> **Work instruction**
Return every line of the data below exactly, but do not include the images.

(Data begins)

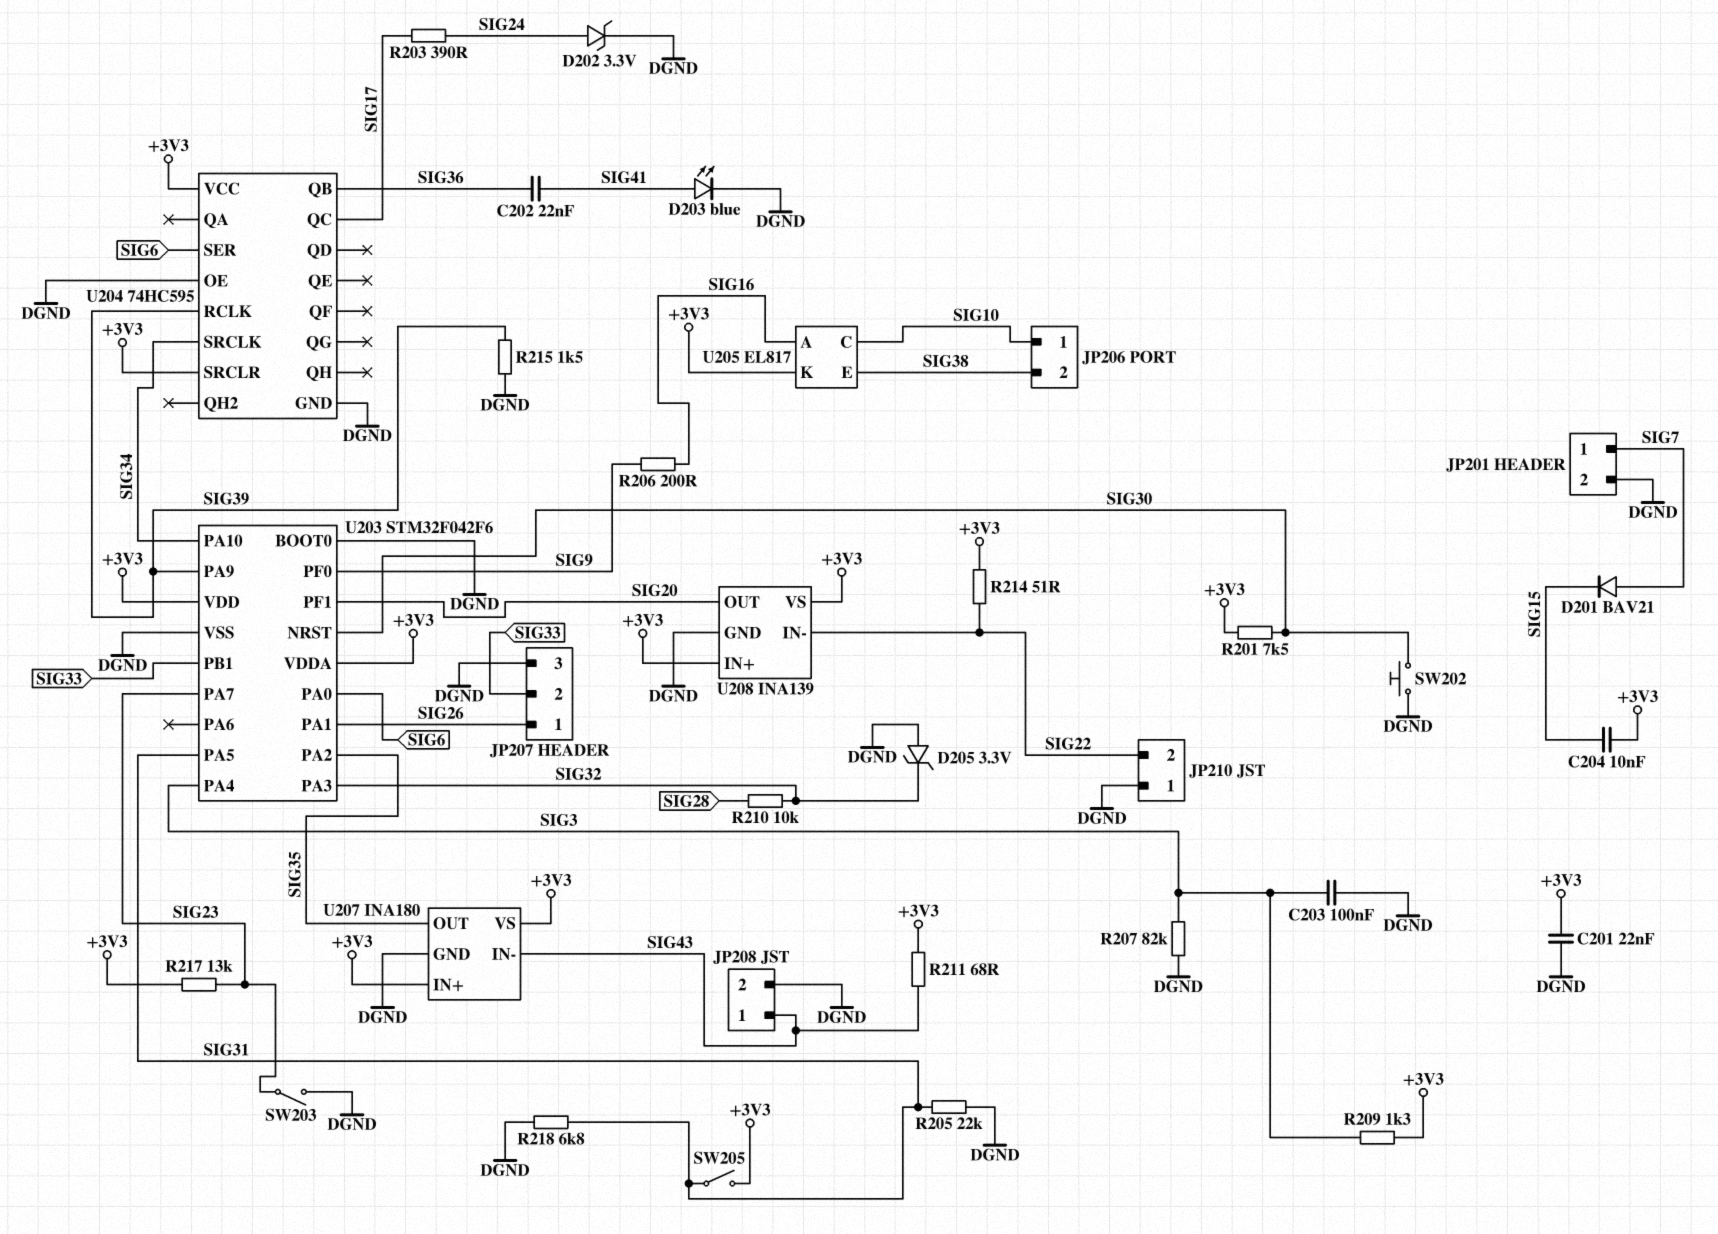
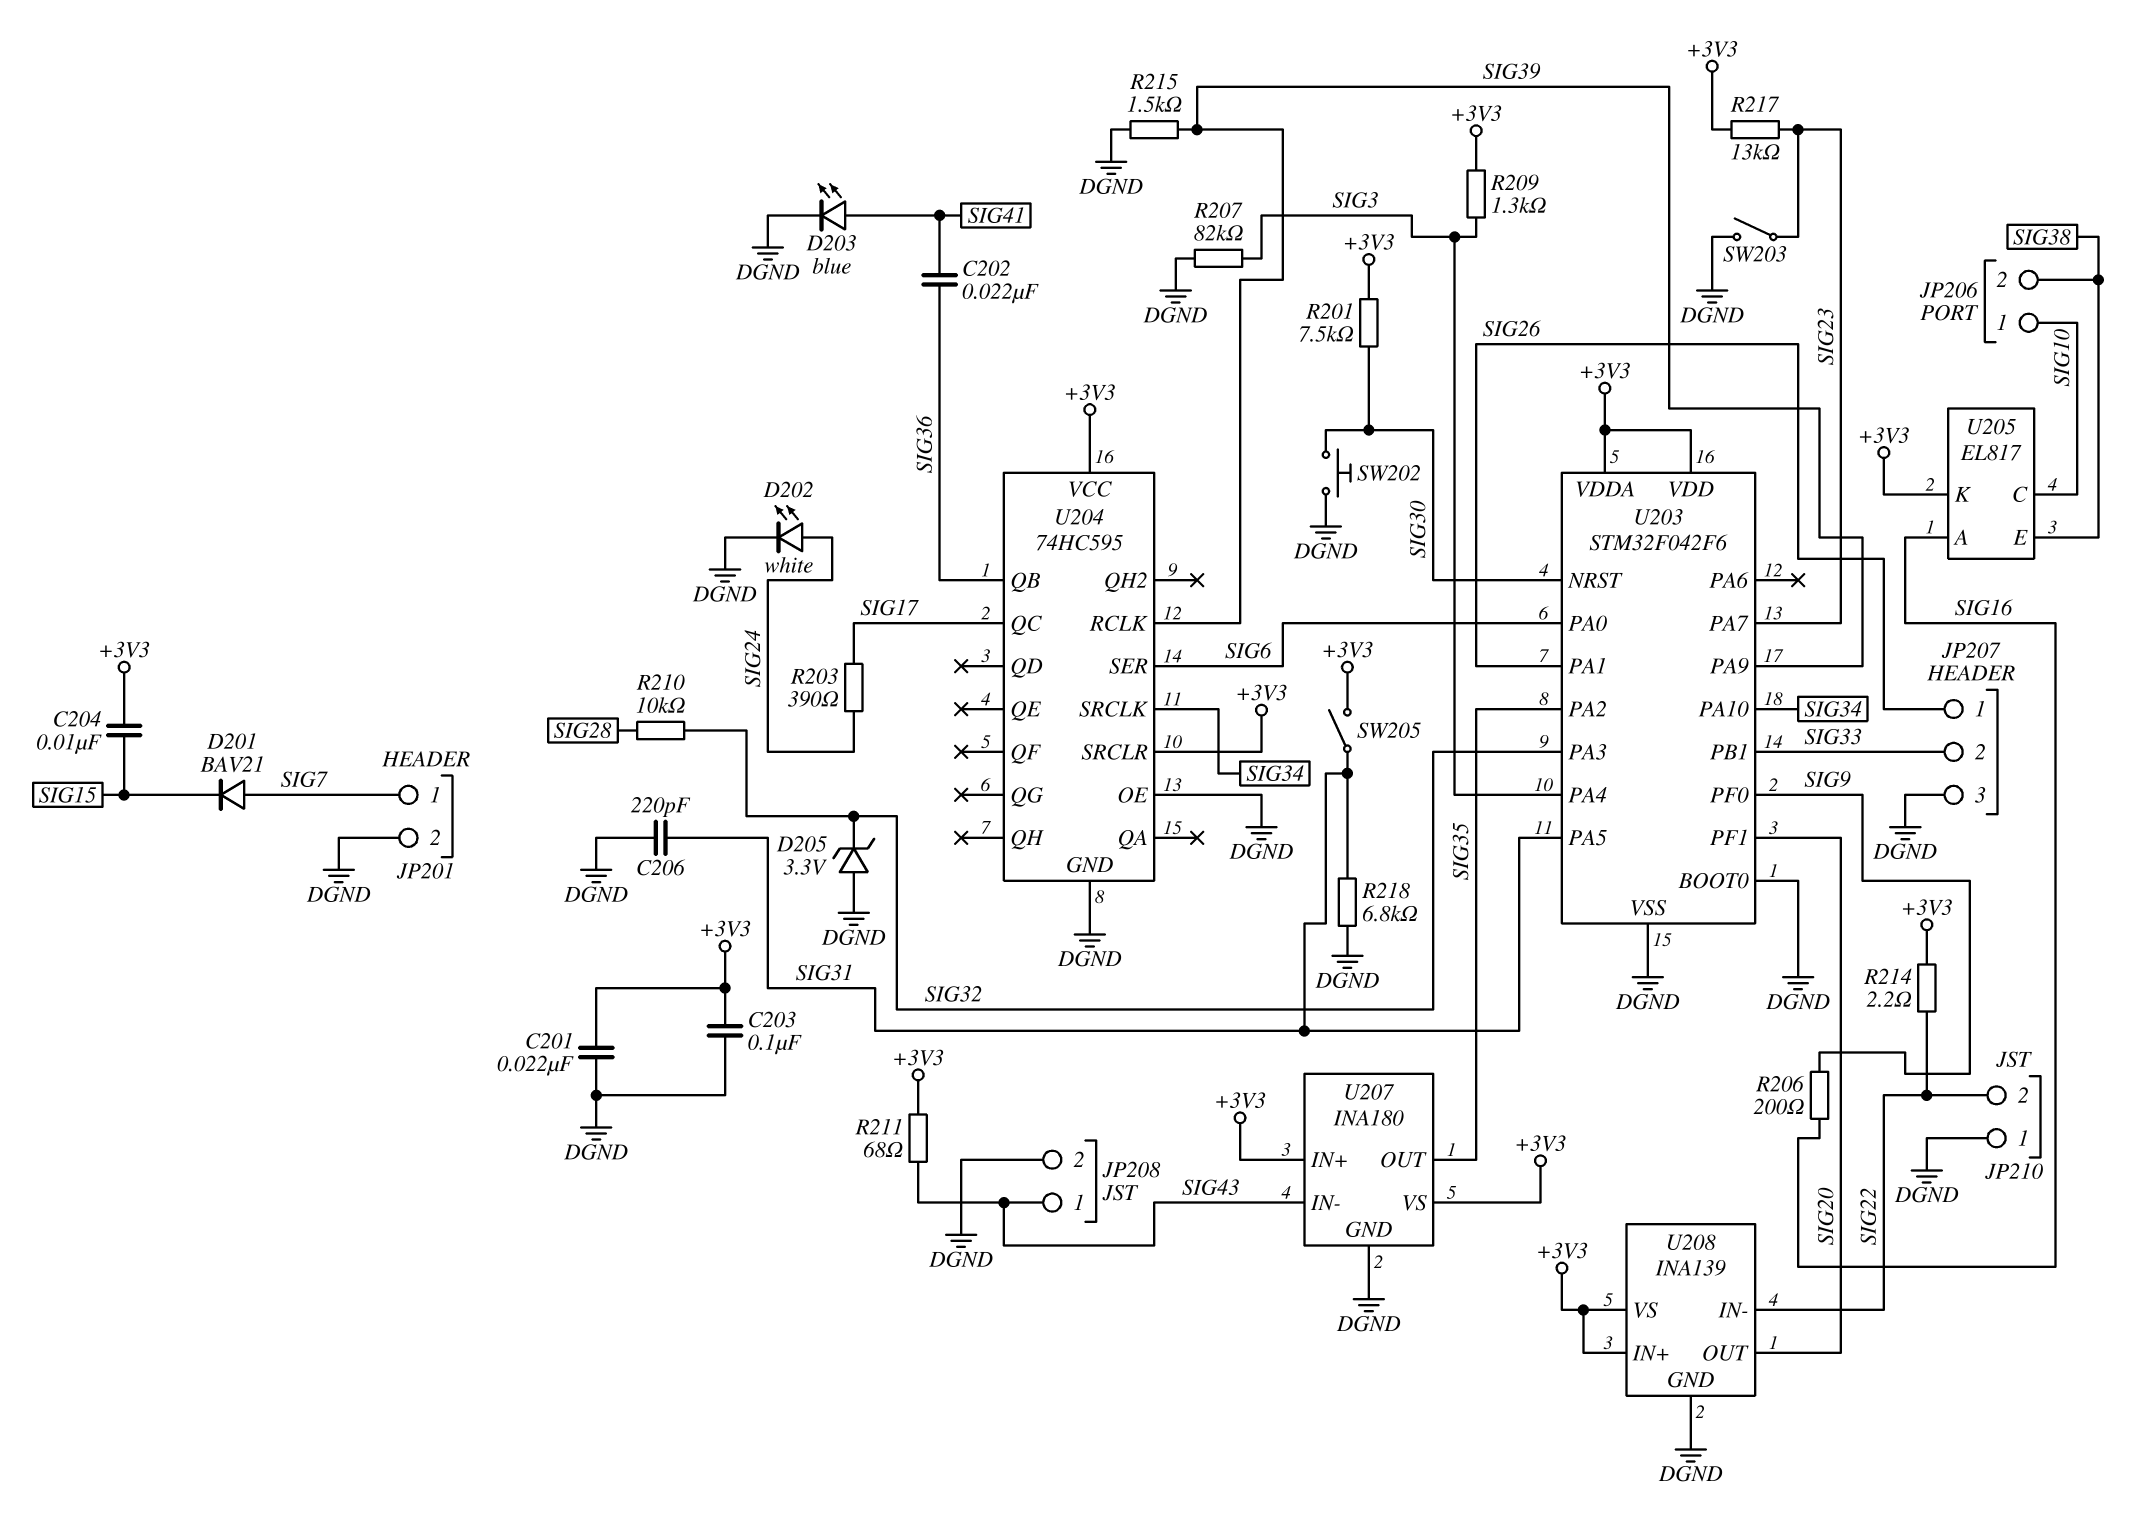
C203: 100nF (DGND, SIG3) -> 100nF (+3V3, DGND)
C206: none -> 220pF (DGND, SIG31)
D202: zener 3.3V (A SIG24, K DGND) -> LED white (A SIG24, K DGND)
R205: 22k (DGND, SIG31) -> none
R214: 51 (+3V3, SIG22) -> 2.2 (+3V3, SIG22)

(Data ends)

> **Answer box**
C203: 100nF (DGND, SIG3) -> 100nF (+3V3, DGND)
C206: none -> 220pF (DGND, SIG31)
D202: zener 3.3V (A SIG24, K DGND) -> LED white (A SIG24, K DGND)
R205: 22k (DGND, SIG31) -> none
R214: 51 (+3V3, SIG22) -> 2.2 (+3V3, SIG22)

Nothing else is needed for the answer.